# Work instructions
Across the records below, how many lines contain the string "gray"? Give the number by itself.

Source records Start Marker

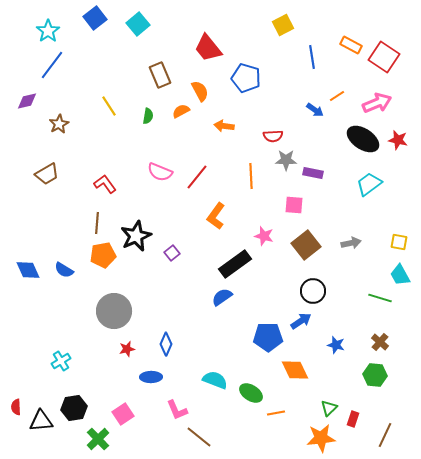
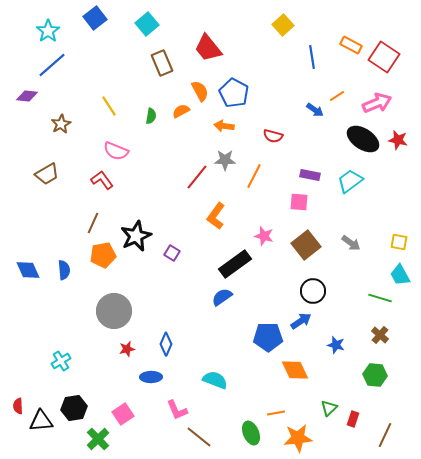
cyan square at (138, 24): moved 9 px right
yellow square at (283, 25): rotated 15 degrees counterclockwise
blue line at (52, 65): rotated 12 degrees clockwise
brown rectangle at (160, 75): moved 2 px right, 12 px up
blue pentagon at (246, 78): moved 12 px left, 15 px down; rotated 12 degrees clockwise
purple diamond at (27, 101): moved 5 px up; rotated 20 degrees clockwise
green semicircle at (148, 116): moved 3 px right
brown star at (59, 124): moved 2 px right
red semicircle at (273, 136): rotated 18 degrees clockwise
gray star at (286, 160): moved 61 px left
pink semicircle at (160, 172): moved 44 px left, 21 px up
purple rectangle at (313, 173): moved 3 px left, 2 px down
orange line at (251, 176): moved 3 px right; rotated 30 degrees clockwise
red L-shape at (105, 184): moved 3 px left, 4 px up
cyan trapezoid at (369, 184): moved 19 px left, 3 px up
pink square at (294, 205): moved 5 px right, 3 px up
brown line at (97, 223): moved 4 px left; rotated 20 degrees clockwise
gray arrow at (351, 243): rotated 48 degrees clockwise
purple square at (172, 253): rotated 21 degrees counterclockwise
blue semicircle at (64, 270): rotated 126 degrees counterclockwise
brown cross at (380, 342): moved 7 px up
green ellipse at (251, 393): moved 40 px down; rotated 35 degrees clockwise
red semicircle at (16, 407): moved 2 px right, 1 px up
orange star at (321, 438): moved 23 px left
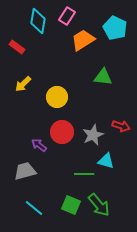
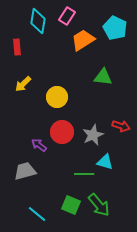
red rectangle: rotated 49 degrees clockwise
cyan triangle: moved 1 px left, 1 px down
cyan line: moved 3 px right, 6 px down
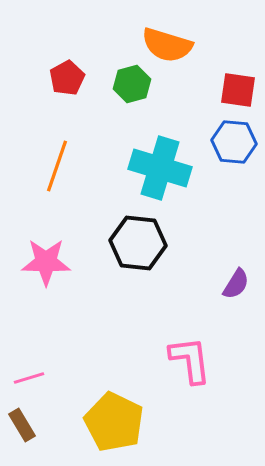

Source records End Marker

# Exercise answer
2